■ INSTRUCTIONS TO FOLLOW
Set down the records again. Every word and mark must match exactly.

____________

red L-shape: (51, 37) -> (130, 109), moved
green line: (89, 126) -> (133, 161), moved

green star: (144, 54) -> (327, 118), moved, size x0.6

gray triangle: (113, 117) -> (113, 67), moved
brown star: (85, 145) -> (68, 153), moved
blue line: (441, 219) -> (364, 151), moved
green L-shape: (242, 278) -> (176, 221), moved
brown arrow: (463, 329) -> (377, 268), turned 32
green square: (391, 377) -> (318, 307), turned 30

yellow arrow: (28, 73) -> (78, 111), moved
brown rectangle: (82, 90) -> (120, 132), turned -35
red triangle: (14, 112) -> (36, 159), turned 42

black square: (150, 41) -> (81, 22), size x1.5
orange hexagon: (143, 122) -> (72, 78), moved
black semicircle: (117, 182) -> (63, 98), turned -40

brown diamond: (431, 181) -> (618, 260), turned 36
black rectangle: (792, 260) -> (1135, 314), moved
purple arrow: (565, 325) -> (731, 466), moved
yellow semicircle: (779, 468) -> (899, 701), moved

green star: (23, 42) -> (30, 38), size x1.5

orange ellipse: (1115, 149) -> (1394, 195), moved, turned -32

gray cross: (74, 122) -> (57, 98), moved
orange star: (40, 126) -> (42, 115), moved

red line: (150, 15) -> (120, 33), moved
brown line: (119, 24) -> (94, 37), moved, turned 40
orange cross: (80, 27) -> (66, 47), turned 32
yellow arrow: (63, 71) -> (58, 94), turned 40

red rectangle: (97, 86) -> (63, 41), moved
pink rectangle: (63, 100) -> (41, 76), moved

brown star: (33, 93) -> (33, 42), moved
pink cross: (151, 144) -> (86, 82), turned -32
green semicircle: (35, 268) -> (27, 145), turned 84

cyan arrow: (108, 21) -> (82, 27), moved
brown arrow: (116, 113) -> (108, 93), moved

____________

■ SOLUTION FOR THIS TASK
red L-shape: (51, 37) -> (130, 109), moved
green line: (89, 126) -> (133, 161), moved

green star: (144, 54) -> (327, 118), moved, size x0.6

gray triangle: (113, 117) -> (113, 67), moved
brown star: (85, 145) -> (68, 153), moved
blue line: (441, 219) -> (364, 151), moved
green L-shape: (242, 278) -> (176, 221), moved
brown arrow: (463, 329) -> (377, 268), turned 32
green square: (391, 377) -> (318, 307), turned 30

yellow arrow: (28, 73) -> (78, 111), moved
brown rectangle: (82, 90) -> (120, 132), turned -35
red triangle: (14, 112) -> (36, 159), turned 42

black square: (150, 41) -> (81, 22), size x1.5
orange hexagon: (143, 122) -> (72, 78), moved
black semicircle: (117, 182) -> (63, 98), turned -40

brown diamond: (431, 181) -> (618, 260), turned 36
black rectangle: (792, 260) -> (1135, 314), moved
purple arrow: (565, 325) -> (731, 466), moved
yellow semicircle: (779, 468) -> (899, 701), moved

green star: (23, 42) -> (30, 38), size x1.5

orange ellipse: (1115, 149) -> (1394, 195), moved, turned -32

gray cross: (74, 122) -> (57, 98), moved
orange star: (40, 126) -> (42, 115), moved

red line: (150, 15) -> (120, 33), moved
brown line: (119, 24) -> (94, 37), moved, turned 40
orange cross: (80, 27) -> (66, 47), turned 32
yellow arrow: (63, 71) -> (58, 94), turned 40

red rectangle: (97, 86) -> (63, 41), moved
pink rectangle: (63, 100) -> (41, 76), moved

brown star: (33, 93) -> (33, 42), moved
pink cross: (151, 144) -> (86, 82), turned -32
green semicircle: (35, 268) -> (27, 145), turned 84

cyan arrow: (108, 21) -> (82, 27), moved
brown arrow: (116, 113) -> (108, 93), moved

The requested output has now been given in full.